--- Description of the task ---
Read through the data, and wherever a line holds the word "bottom", write that line out.

--- Given data ---
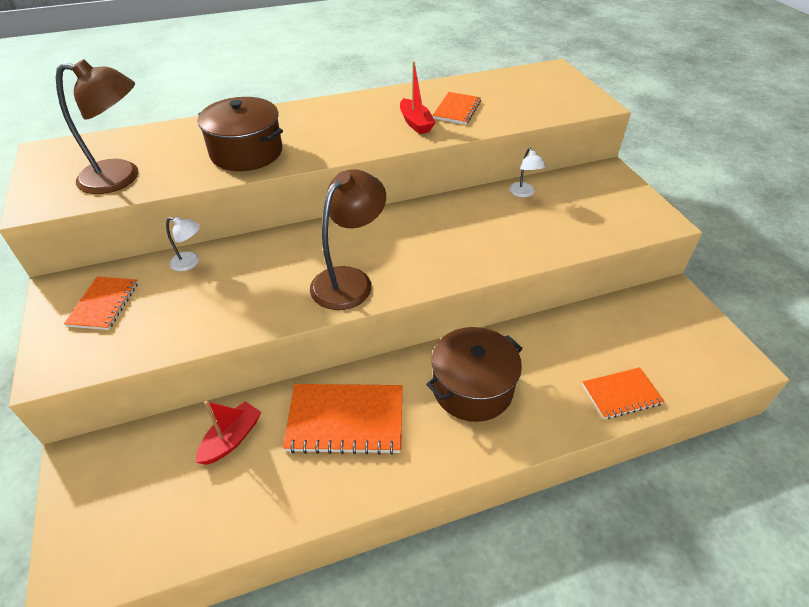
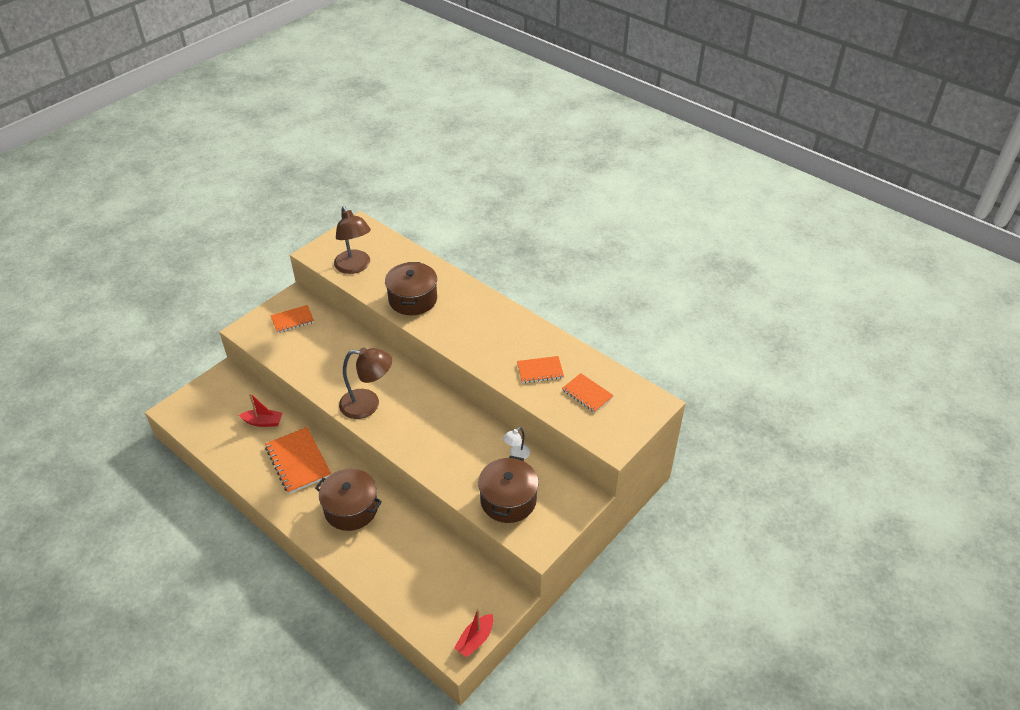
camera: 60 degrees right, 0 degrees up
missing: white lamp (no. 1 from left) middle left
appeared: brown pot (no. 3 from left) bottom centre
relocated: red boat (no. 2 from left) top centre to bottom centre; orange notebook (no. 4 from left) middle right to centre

--- Reply ---
appeared: brown pot (no. 3 from left) bottom centre
relocated: red boat (no. 2 from left) top centre to bottom centre; orange notebook (no. 4 from left) middle right to centre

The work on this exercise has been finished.